- [Requirement]: Strip the pictures and reproduce the rest of the listing exactly.
***** Records to use *****
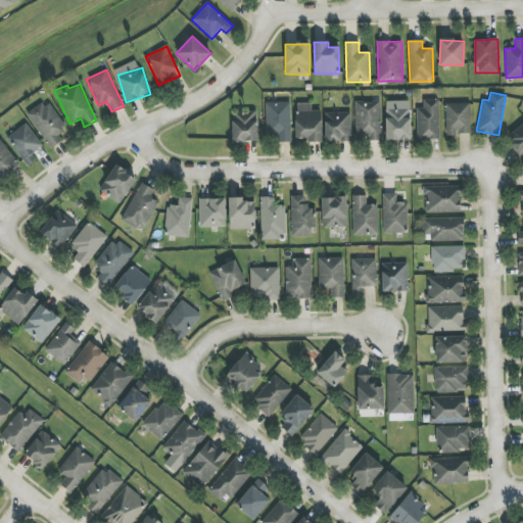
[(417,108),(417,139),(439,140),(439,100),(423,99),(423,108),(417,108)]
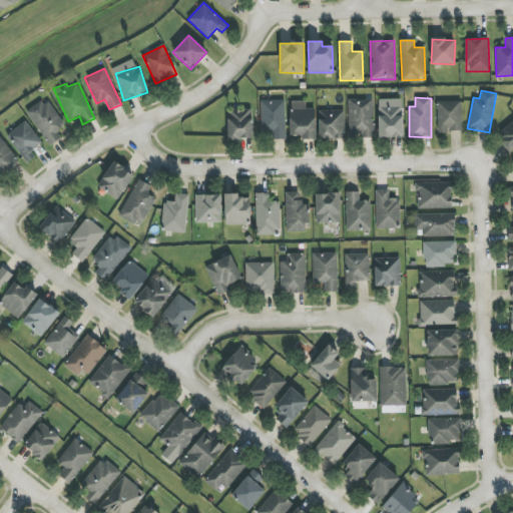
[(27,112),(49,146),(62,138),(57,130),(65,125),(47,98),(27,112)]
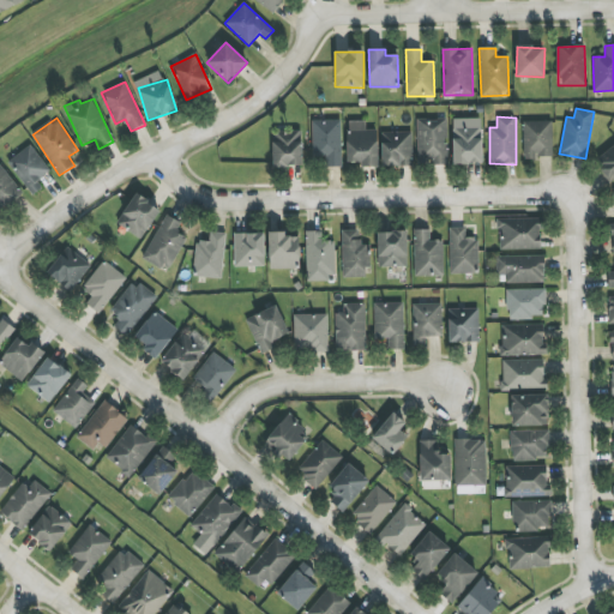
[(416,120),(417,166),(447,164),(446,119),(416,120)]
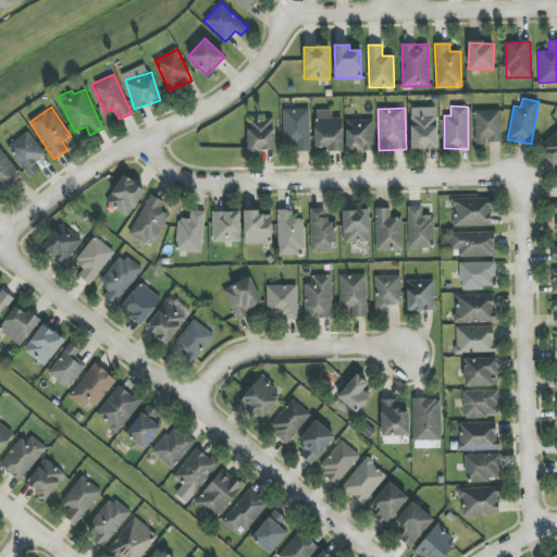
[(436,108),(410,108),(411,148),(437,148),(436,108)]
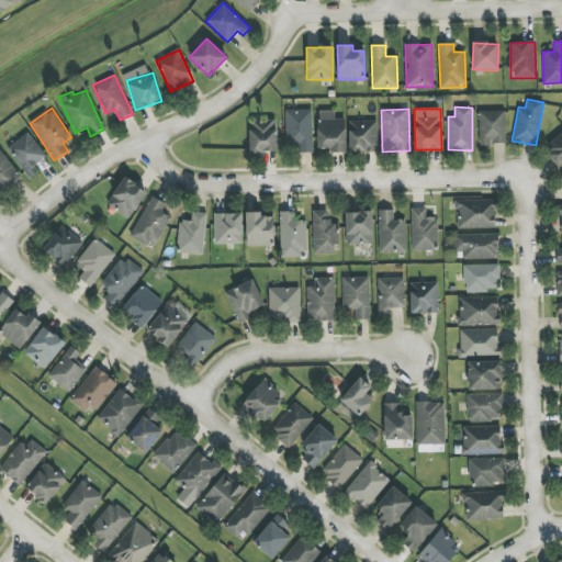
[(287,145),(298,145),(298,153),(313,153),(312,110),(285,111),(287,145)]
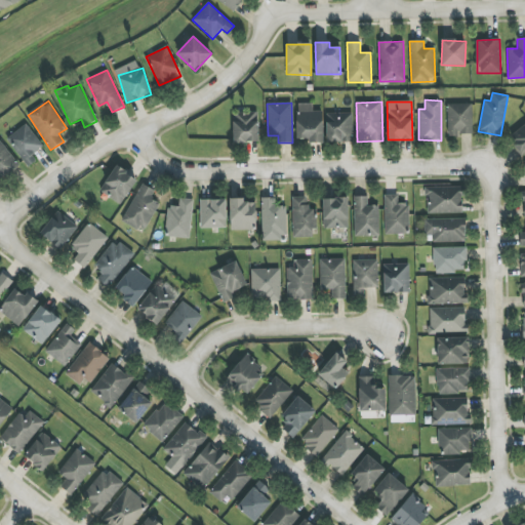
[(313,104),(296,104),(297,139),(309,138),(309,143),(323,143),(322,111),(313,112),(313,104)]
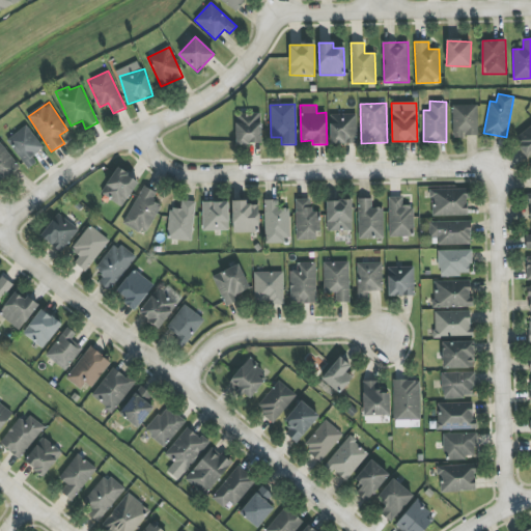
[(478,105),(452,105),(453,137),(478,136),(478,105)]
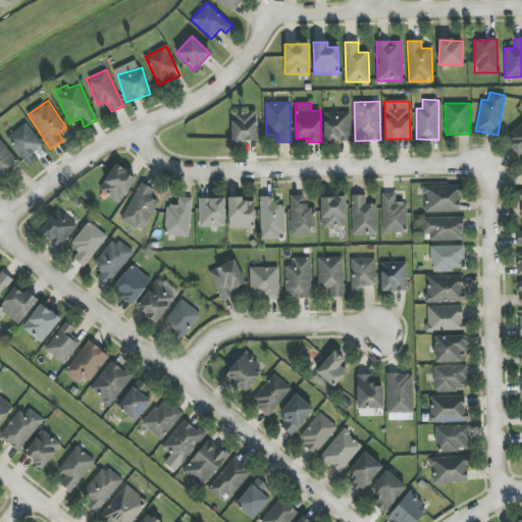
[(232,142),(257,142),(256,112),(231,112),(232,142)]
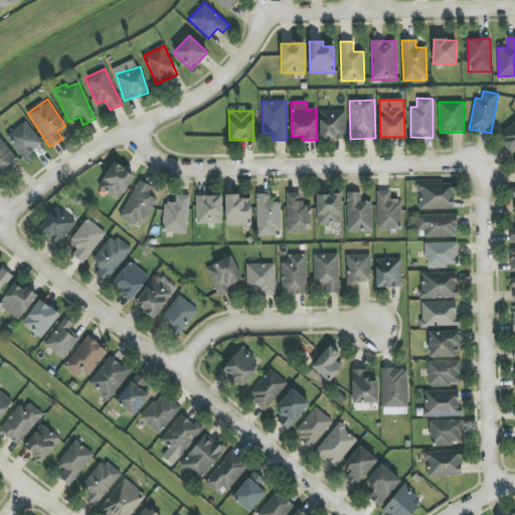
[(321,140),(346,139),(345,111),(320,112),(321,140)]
*****
- [Response]:
[(417,108),(417,139),(439,140),(439,100),(423,99),(423,108),(417,108)]
[(27,112),(49,146),(62,138),(57,130),(65,125),(47,98),(27,112)]
[(416,120),(417,166),(447,164),(446,119),(416,120)]
[(436,108),(410,108),(411,148),(437,148),(436,108)]
[(287,145),(298,145),(298,153),(313,153),(312,110),(285,111),(287,145)]
[(313,104),(296,104),(297,139),(309,138),(309,143),(323,143),(322,111),(313,112),(313,104)]
[(478,105),(452,105),(453,137),(478,136),(478,105)]
[(232,142),(257,142),(256,112),(231,112),(232,142)]
[(321,140),(346,139),(345,111),(320,112),(321,140)]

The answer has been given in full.